══ GIVEN DATA

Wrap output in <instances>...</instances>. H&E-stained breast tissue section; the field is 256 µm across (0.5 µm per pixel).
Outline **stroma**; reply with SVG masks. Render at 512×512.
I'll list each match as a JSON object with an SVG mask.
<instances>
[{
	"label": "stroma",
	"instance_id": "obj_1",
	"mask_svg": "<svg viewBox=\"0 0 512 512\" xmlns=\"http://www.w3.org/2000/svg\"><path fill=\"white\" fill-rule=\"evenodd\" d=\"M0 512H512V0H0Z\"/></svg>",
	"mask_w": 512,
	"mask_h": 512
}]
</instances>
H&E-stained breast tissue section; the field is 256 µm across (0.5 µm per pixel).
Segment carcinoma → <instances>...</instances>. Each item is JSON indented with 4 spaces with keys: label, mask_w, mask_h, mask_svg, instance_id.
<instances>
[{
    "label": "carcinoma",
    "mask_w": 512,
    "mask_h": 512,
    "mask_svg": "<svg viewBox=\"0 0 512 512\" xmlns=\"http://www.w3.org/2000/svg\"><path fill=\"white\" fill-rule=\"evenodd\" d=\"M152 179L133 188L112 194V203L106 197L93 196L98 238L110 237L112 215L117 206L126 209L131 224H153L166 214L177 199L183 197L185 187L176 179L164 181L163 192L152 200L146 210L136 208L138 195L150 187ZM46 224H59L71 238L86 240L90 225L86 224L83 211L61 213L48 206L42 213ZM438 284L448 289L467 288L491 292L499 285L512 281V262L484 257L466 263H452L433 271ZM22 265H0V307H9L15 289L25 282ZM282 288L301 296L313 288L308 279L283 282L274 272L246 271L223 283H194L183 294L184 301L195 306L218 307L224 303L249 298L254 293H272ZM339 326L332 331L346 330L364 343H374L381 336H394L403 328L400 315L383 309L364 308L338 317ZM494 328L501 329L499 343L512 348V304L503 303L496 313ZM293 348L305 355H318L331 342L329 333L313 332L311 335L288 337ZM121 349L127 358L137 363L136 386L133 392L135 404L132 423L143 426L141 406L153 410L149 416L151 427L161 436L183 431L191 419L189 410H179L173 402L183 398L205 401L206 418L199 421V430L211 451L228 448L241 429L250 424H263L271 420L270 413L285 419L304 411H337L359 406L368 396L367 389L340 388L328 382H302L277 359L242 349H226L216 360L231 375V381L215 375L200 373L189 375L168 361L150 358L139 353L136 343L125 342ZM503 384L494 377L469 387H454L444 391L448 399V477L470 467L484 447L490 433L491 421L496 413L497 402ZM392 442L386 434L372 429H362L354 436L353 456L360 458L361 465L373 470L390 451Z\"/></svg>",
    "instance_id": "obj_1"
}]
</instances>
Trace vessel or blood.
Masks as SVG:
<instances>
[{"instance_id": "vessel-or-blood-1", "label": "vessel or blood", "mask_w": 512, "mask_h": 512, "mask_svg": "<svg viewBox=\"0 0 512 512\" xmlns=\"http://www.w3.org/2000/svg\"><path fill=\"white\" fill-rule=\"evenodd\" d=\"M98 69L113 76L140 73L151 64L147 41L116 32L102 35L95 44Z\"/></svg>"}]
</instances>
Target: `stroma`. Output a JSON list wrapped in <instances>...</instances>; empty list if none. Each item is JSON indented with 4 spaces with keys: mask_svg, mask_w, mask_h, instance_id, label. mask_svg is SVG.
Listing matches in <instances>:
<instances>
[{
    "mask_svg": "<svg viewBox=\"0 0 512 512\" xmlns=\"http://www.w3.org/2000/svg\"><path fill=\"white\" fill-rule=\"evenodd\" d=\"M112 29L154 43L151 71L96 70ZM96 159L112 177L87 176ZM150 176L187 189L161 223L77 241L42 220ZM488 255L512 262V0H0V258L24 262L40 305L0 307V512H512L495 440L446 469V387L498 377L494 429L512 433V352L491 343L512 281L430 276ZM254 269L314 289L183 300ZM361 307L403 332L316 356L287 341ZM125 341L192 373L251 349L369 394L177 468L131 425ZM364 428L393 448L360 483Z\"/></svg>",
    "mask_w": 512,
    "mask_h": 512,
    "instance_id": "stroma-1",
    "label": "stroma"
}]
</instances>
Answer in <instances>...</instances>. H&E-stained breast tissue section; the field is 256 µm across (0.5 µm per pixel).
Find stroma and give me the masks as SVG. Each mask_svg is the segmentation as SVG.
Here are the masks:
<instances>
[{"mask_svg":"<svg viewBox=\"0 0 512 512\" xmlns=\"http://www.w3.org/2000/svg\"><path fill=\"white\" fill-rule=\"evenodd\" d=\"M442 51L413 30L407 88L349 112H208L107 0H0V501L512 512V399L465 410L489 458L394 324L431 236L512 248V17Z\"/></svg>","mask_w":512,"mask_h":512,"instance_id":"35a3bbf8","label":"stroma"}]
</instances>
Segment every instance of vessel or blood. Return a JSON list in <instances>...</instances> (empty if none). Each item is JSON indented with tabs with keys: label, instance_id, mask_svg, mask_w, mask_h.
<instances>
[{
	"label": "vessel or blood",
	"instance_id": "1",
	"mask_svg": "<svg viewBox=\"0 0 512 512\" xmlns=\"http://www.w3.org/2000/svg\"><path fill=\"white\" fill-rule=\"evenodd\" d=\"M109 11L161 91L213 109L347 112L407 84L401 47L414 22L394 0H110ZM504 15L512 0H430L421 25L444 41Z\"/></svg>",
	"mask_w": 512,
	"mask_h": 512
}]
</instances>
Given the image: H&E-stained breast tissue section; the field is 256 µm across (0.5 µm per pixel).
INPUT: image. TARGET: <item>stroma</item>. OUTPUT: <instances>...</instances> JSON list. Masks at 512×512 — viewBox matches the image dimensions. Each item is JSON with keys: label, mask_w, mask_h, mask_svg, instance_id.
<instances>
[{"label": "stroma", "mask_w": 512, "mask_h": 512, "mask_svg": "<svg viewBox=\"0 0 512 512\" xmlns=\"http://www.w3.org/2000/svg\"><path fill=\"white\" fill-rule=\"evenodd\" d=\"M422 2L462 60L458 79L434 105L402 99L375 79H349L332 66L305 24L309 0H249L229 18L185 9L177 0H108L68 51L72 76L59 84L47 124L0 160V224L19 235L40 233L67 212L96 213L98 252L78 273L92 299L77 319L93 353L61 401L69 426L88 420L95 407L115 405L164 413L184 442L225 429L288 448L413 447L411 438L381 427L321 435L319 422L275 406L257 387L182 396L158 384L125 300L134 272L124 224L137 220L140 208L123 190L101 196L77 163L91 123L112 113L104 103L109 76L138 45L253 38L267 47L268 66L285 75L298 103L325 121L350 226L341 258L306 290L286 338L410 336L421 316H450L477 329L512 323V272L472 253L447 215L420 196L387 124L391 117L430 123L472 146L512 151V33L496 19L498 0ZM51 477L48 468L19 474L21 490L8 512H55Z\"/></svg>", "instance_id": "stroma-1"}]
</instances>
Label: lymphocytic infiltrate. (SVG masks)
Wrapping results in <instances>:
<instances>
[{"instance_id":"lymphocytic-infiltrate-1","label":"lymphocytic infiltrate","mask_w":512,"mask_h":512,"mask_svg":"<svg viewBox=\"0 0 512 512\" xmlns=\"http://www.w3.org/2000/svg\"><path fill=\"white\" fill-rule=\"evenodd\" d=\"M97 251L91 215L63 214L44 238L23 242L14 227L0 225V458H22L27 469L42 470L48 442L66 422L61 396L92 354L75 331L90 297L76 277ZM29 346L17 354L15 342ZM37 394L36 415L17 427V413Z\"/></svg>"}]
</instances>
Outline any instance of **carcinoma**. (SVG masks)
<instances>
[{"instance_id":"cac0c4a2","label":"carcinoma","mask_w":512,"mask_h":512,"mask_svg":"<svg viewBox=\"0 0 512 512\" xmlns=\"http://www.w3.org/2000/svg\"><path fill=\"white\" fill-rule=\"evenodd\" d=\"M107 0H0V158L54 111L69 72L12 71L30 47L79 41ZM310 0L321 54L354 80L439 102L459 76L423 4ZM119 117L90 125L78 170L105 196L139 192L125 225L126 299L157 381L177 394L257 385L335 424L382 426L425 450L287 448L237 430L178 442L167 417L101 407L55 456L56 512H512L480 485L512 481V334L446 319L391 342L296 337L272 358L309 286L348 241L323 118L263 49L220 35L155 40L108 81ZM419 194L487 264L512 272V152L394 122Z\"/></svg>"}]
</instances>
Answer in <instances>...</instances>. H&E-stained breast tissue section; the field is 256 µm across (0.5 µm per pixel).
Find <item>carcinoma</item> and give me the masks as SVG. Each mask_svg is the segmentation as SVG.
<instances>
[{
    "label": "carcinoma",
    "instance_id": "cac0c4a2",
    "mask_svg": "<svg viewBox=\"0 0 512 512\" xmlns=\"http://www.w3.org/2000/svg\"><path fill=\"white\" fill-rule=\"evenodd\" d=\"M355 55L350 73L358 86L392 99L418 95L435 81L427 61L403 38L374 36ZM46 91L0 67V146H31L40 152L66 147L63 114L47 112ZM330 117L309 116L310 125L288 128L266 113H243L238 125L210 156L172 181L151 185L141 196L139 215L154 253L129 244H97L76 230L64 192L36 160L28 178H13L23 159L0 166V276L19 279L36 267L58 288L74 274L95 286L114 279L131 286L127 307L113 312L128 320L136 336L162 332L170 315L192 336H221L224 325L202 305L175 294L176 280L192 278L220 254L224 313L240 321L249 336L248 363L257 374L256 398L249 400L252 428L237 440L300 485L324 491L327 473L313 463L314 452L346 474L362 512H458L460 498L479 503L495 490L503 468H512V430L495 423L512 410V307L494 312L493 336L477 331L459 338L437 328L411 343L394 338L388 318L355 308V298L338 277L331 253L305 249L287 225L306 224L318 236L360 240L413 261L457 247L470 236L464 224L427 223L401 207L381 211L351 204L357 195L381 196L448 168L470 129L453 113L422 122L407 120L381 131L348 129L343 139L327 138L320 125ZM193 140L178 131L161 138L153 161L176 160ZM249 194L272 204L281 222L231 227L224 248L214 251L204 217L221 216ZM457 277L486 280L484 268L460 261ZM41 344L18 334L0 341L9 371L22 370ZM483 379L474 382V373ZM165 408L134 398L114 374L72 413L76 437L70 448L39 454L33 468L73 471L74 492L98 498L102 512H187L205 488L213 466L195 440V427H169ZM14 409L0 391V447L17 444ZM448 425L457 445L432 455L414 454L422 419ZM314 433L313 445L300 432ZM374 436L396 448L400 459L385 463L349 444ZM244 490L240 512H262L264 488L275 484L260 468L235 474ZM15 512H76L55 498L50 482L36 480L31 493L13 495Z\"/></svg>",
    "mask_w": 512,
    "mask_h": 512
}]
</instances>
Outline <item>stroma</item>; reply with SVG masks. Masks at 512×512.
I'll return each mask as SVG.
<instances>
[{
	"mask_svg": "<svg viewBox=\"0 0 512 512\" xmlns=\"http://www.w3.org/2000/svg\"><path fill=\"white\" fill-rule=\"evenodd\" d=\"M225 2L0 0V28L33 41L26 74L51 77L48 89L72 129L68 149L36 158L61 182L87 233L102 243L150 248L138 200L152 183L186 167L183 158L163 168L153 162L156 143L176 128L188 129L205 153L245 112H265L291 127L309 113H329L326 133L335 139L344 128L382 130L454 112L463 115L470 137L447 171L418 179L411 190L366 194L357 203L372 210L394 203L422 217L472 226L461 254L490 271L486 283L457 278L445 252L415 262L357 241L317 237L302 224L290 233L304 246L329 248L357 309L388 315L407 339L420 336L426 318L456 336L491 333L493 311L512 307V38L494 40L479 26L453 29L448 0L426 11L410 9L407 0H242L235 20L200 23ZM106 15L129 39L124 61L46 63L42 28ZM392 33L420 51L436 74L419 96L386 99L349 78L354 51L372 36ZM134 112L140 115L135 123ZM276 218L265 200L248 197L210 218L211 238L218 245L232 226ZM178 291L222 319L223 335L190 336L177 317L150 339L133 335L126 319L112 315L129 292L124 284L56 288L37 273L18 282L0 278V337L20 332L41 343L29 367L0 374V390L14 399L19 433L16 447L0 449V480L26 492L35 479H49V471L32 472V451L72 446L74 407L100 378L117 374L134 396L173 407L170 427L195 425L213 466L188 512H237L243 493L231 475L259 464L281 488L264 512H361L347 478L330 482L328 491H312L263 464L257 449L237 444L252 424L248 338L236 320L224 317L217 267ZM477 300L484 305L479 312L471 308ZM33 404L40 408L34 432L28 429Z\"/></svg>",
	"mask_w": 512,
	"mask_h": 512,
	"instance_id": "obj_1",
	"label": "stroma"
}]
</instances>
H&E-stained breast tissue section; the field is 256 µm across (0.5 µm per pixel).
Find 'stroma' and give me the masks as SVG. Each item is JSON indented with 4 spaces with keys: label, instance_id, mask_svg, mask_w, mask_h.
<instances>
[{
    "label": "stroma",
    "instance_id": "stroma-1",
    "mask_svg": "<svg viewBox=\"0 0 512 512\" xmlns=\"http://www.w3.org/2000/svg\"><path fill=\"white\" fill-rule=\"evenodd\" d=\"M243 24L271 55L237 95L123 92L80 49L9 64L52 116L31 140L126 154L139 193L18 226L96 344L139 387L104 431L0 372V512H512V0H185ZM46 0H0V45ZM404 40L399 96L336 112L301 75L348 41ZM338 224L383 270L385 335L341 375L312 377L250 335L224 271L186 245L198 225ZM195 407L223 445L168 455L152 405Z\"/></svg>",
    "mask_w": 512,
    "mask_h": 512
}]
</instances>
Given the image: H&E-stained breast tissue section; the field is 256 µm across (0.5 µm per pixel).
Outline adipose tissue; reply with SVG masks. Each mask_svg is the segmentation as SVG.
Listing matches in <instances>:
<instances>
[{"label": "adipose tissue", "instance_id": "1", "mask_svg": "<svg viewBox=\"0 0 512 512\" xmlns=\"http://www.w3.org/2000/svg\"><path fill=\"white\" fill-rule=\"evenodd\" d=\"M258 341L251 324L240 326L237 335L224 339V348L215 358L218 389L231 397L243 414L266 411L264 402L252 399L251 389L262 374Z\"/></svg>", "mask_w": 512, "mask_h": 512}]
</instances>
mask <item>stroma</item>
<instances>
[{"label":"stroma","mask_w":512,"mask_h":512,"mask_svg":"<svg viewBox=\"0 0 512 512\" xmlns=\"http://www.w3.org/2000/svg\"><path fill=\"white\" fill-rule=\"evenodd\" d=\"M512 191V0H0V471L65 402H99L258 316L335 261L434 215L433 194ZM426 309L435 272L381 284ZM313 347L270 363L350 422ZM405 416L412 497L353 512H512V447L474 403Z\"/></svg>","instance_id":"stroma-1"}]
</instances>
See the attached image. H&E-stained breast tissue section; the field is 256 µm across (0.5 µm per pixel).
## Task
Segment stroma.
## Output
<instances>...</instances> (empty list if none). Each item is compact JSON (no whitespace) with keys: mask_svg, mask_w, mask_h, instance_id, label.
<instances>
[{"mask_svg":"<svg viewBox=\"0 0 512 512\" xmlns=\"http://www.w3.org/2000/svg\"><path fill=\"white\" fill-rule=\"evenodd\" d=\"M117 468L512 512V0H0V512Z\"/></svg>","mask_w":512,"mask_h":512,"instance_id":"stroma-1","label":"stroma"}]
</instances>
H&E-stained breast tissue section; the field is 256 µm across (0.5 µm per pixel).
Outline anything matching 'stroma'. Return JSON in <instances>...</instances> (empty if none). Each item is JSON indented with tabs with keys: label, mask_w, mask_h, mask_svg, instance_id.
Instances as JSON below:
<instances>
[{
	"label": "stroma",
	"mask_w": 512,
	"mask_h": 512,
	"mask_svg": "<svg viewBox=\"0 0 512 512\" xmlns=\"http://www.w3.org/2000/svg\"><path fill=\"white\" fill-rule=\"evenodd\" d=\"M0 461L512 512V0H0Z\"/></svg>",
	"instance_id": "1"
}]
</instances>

════

- **REQUIREMENT**
Everything from the line containing "mask <item>stroma</item>" to the end of the data above should be quoted exactly, please, both ends included, and nothing outside that span.

- **ANSWER TO THIS PROBLEM**
mask <item>stroma</item>
<instances>
[{"label":"stroma","mask_w":512,"mask_h":512,"mask_svg":"<svg viewBox=\"0 0 512 512\" xmlns=\"http://www.w3.org/2000/svg\"><path fill=\"white\" fill-rule=\"evenodd\" d=\"M512 191V0H0V471L65 402H99L258 316L335 261L434 215L433 194ZM426 309L435 272L381 284ZM313 347L270 363L350 422ZM405 416L412 497L353 512H512V447L474 403Z\"/></svg>","instance_id":"stroma-1"}]
</instances>
See the attached image. H&E-stained breast tissue section; the field is 256 µm across (0.5 µm per pixel).
## Task
Segment stroma.
## Output
<instances>...</instances> (empty list if none). Each item is compact JSON (no whitespace) with keys: mask_svg, mask_w, mask_h, instance_id, label.
<instances>
[{"mask_svg":"<svg viewBox=\"0 0 512 512\" xmlns=\"http://www.w3.org/2000/svg\"><path fill=\"white\" fill-rule=\"evenodd\" d=\"M117 468L512 512V0H0V512Z\"/></svg>","mask_w":512,"mask_h":512,"instance_id":"stroma-1","label":"stroma"}]
</instances>
H&E-stained breast tissue section; the field is 256 µm across (0.5 µm per pixel).
Outline anything matching 'stroma'. Return JSON in <instances>...</instances> (empty if none). Each item is JSON indented with tabs with keys: label, mask_w, mask_h, mask_svg, instance_id.
Instances as JSON below:
<instances>
[{
	"label": "stroma",
	"mask_w": 512,
	"mask_h": 512,
	"mask_svg": "<svg viewBox=\"0 0 512 512\" xmlns=\"http://www.w3.org/2000/svg\"><path fill=\"white\" fill-rule=\"evenodd\" d=\"M0 461L512 512V0H0Z\"/></svg>",
	"instance_id": "1"
}]
</instances>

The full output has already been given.